▸ **Source data**
------------------------------------------------------------------------

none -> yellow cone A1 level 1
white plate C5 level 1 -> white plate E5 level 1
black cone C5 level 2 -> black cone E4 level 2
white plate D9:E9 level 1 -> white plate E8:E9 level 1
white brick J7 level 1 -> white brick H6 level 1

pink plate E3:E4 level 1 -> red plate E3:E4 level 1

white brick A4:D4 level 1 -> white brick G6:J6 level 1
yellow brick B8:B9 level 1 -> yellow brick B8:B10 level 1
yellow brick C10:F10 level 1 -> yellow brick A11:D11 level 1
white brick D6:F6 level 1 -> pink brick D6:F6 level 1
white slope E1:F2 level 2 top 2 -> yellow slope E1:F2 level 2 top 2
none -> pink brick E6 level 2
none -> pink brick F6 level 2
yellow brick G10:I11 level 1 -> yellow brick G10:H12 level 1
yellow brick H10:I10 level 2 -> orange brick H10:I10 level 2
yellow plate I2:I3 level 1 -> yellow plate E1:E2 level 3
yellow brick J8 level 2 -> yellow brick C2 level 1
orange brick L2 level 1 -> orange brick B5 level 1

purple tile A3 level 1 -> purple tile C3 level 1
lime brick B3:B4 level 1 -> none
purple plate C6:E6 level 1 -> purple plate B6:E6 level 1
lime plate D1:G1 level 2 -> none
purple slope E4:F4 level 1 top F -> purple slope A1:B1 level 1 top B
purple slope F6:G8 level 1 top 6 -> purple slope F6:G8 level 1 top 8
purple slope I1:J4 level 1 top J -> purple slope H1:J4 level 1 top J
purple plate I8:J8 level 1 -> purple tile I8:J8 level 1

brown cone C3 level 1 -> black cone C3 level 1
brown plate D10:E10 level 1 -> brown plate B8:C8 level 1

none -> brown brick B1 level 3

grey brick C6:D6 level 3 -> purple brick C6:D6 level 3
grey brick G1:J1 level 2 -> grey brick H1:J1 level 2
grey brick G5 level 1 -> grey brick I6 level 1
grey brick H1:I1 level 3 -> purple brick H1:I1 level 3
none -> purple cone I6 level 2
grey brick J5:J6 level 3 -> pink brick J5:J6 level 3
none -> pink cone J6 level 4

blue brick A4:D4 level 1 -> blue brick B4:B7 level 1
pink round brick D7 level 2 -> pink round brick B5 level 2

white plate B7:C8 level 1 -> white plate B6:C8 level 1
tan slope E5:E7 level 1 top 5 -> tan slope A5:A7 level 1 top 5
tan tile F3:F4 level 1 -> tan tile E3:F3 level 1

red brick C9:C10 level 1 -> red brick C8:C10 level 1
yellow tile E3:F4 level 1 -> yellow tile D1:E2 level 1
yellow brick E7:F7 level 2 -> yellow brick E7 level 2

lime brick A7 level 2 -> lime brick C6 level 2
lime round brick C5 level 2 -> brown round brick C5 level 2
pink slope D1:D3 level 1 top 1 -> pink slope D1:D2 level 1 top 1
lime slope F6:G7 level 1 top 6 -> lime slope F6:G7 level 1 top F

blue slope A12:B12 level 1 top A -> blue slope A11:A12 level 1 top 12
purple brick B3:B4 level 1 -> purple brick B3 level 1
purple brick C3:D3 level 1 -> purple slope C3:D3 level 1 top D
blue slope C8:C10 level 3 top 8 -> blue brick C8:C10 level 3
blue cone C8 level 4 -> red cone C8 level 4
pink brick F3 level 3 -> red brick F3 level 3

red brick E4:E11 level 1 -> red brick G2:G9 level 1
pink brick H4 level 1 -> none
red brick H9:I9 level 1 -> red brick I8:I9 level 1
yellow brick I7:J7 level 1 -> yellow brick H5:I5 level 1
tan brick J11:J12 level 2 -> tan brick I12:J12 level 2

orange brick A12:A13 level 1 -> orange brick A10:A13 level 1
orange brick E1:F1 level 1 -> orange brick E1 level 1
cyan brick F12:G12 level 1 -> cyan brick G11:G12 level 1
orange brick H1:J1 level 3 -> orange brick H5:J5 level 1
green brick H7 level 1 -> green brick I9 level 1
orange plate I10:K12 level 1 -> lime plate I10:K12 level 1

------------------------------------------------------------------------

▸ **Instructions to follow**
Reproduce exactly, with nothing added, the lines from the one that contains "pink brick H4 level 1 -> none" to the end of the data.

▸ **Task result**
pink brick H4 level 1 -> none
red brick H9:I9 level 1 -> red brick I8:I9 level 1
yellow brick I7:J7 level 1 -> yellow brick H5:I5 level 1
tan brick J11:J12 level 2 -> tan brick I12:J12 level 2

orange brick A12:A13 level 1 -> orange brick A10:A13 level 1
orange brick E1:F1 level 1 -> orange brick E1 level 1
cyan brick F12:G12 level 1 -> cyan brick G11:G12 level 1
orange brick H1:J1 level 3 -> orange brick H5:J5 level 1
green brick H7 level 1 -> green brick I9 level 1
orange plate I10:K12 level 1 -> lime plate I10:K12 level 1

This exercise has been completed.